### EXERCISE OBJECTIVE
Beginning at the line that mentions "AUDIO2 pin GND: GND -> none", retype the rest of the records below exactly. Pictures are not part of the copy.

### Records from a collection
___

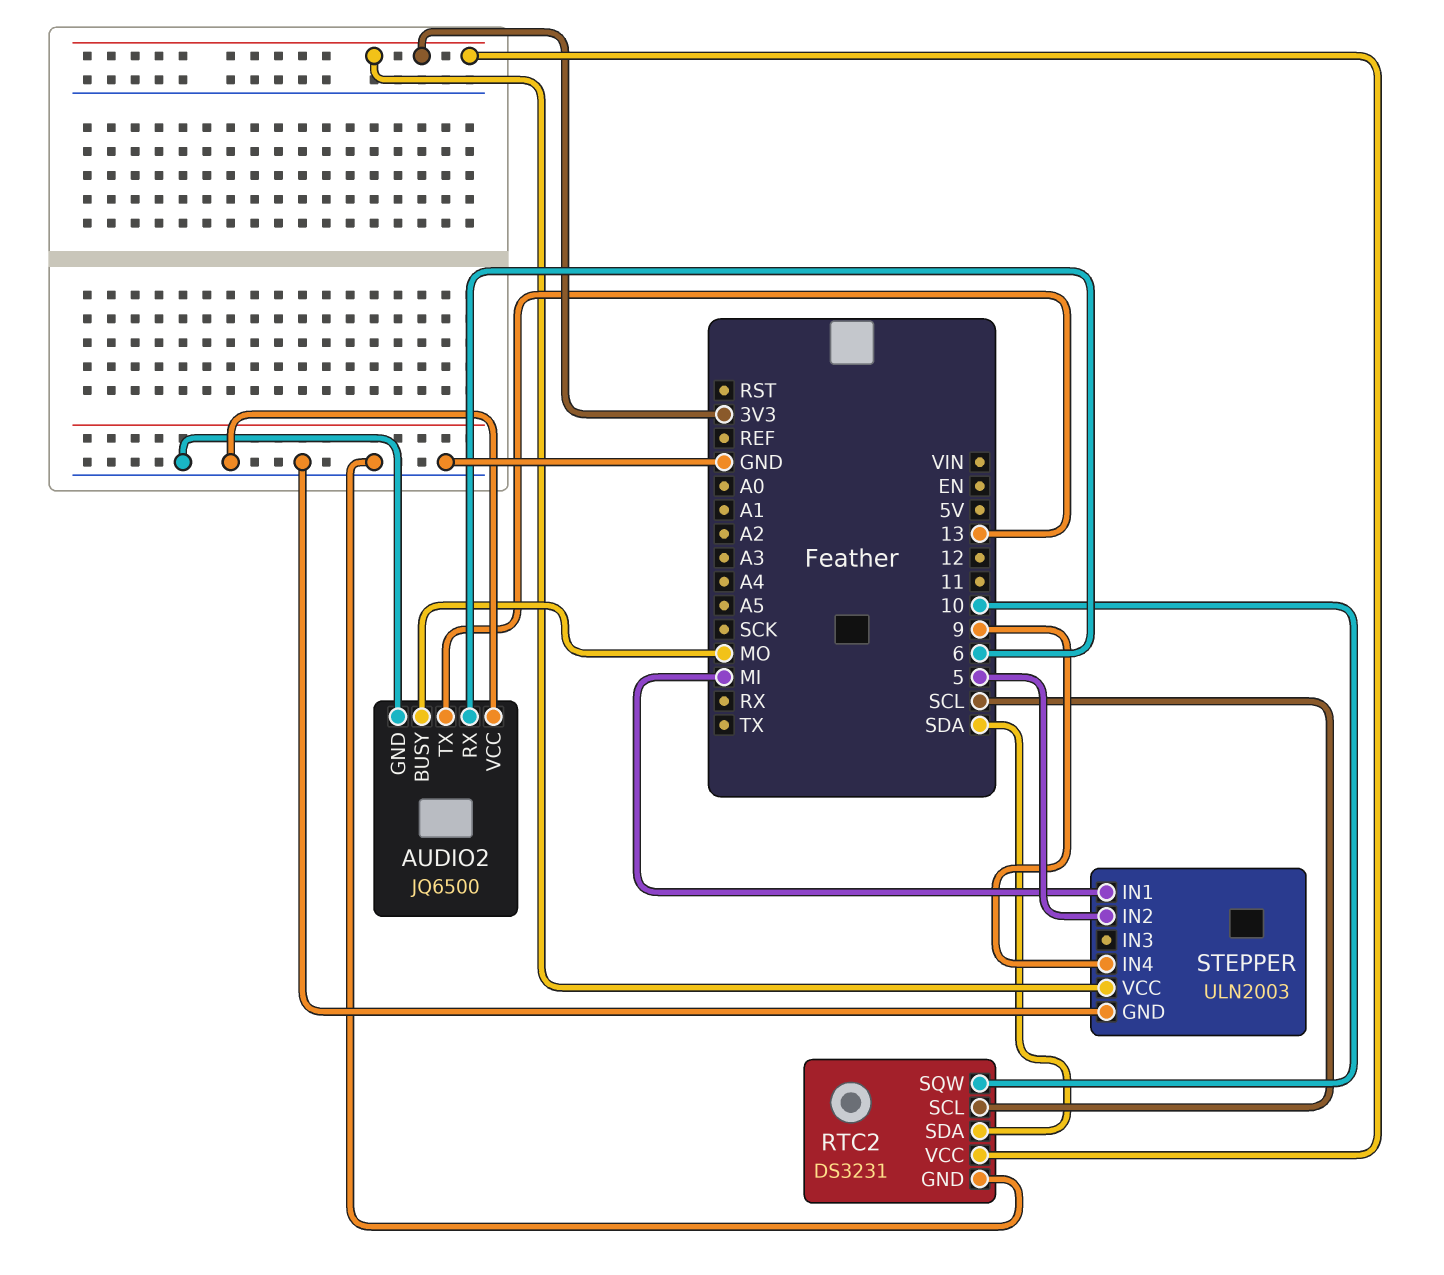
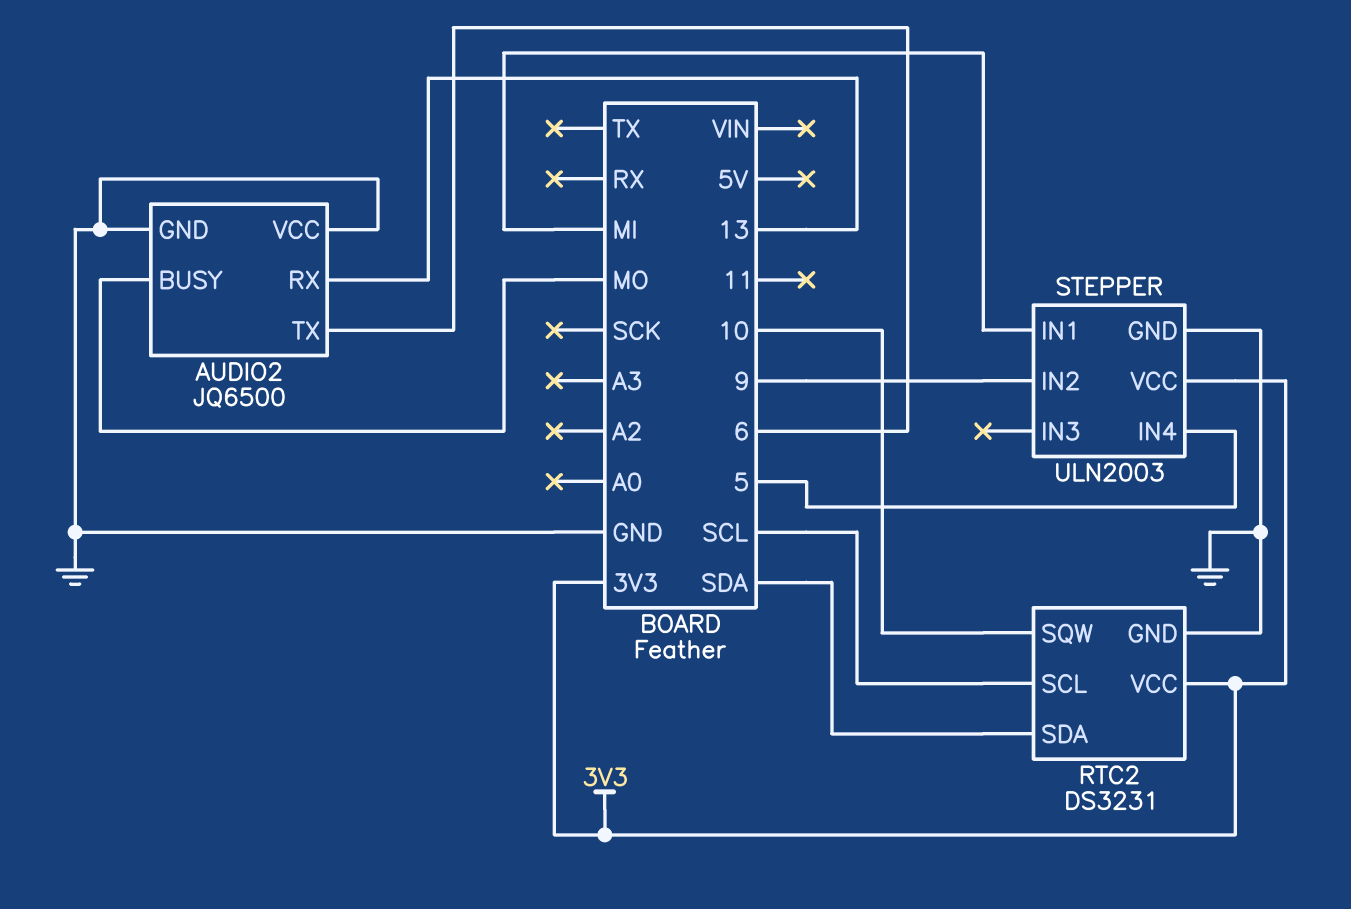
AUDIO2 pin RX: 6 -> 13
AUDIO2 pin TX: 13 -> 6
STEPPER pin IN2: 5 -> 9
STEPPER pin IN4: 9 -> 5

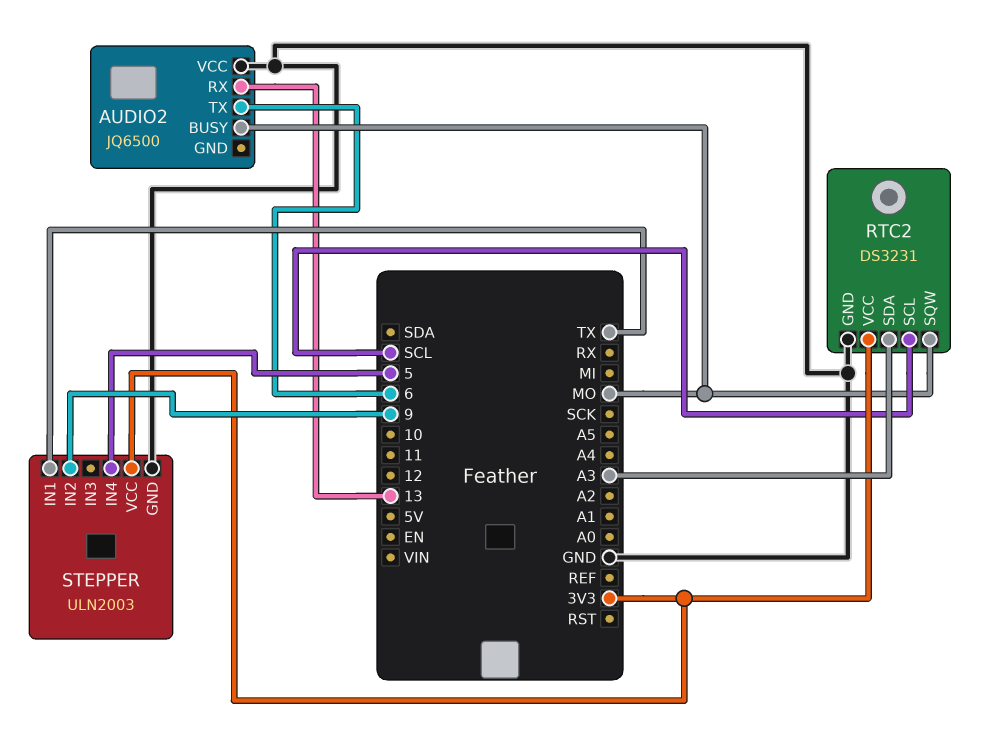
AUDIO2 pin GND: GND -> none
RTC2 pin SDA: SDA -> A3
RTC2 pin SQW: 10 -> MO
STEPPER pin IN1: MI -> TX

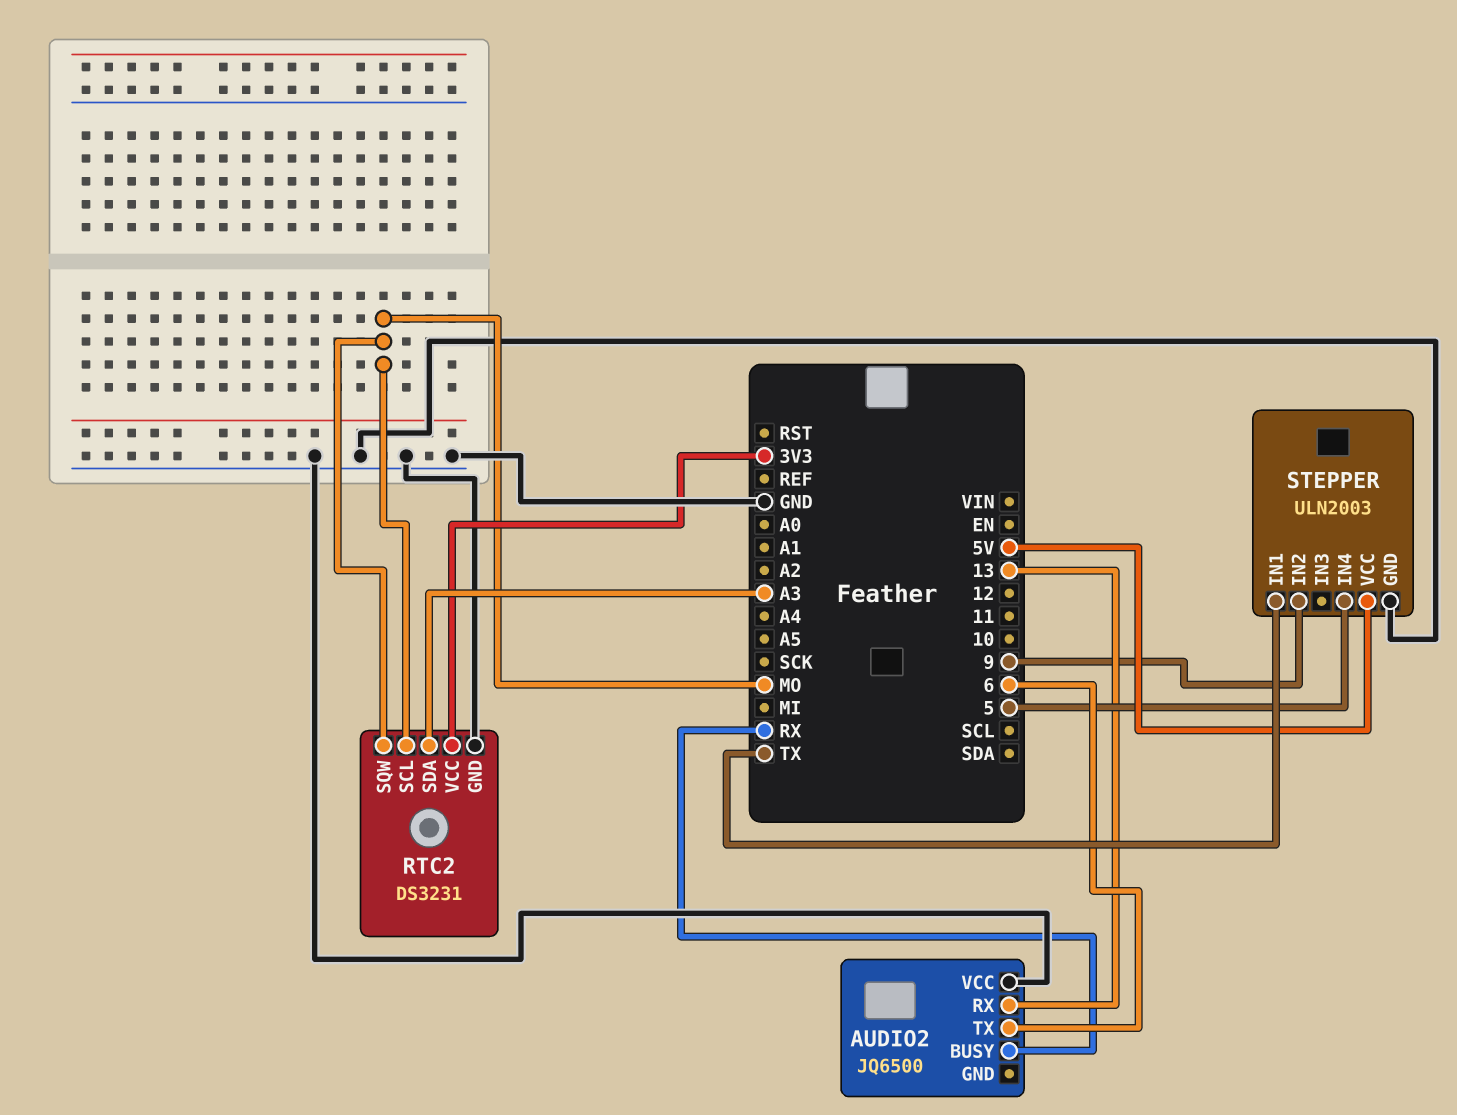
AUDIO2 pin BUSY: MO -> RX
RTC2 pin SCL: SCL -> MO
STEPPER pin VCC: 3V3 -> 5V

___

### TASK RESPONSE
AUDIO2 pin GND: GND -> none
RTC2 pin SDA: SDA -> A3
RTC2 pin SQW: 10 -> MO
STEPPER pin IN1: MI -> TX

AUDIO2 pin BUSY: MO -> RX
RTC2 pin SCL: SCL -> MO
STEPPER pin VCC: 3V3 -> 5V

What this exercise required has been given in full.